=== Data section ===
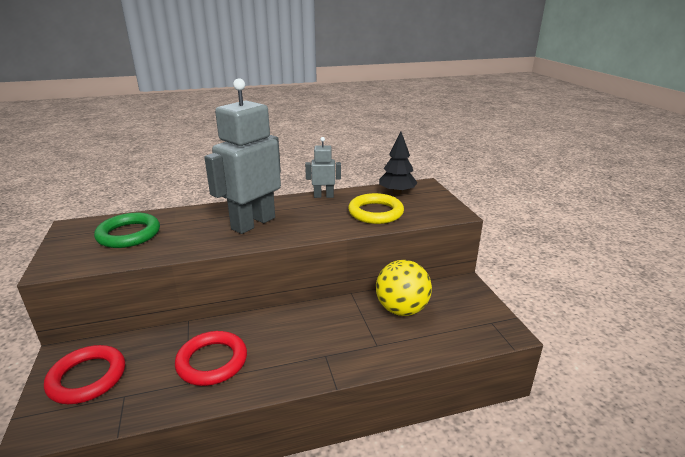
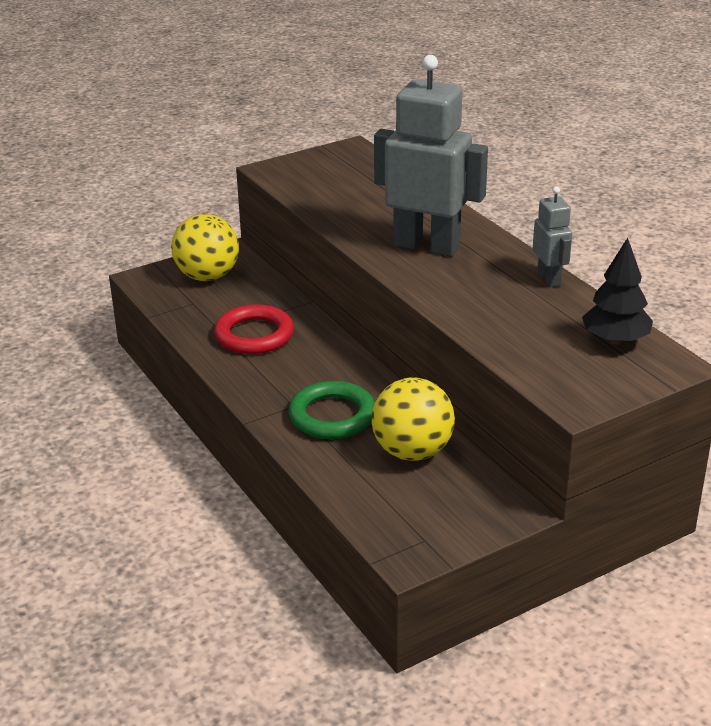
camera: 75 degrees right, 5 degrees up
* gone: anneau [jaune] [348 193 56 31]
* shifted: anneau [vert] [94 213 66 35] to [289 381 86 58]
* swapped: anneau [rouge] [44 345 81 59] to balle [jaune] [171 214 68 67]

=== What you have to do ===
For every line above that includes the word "jaune", return the line.

=== Result of the task ===
* gone: anneau [jaune] [348 193 56 31]
* swapped: anneau [rouge] [44 345 81 59] to balle [jaune] [171 214 68 67]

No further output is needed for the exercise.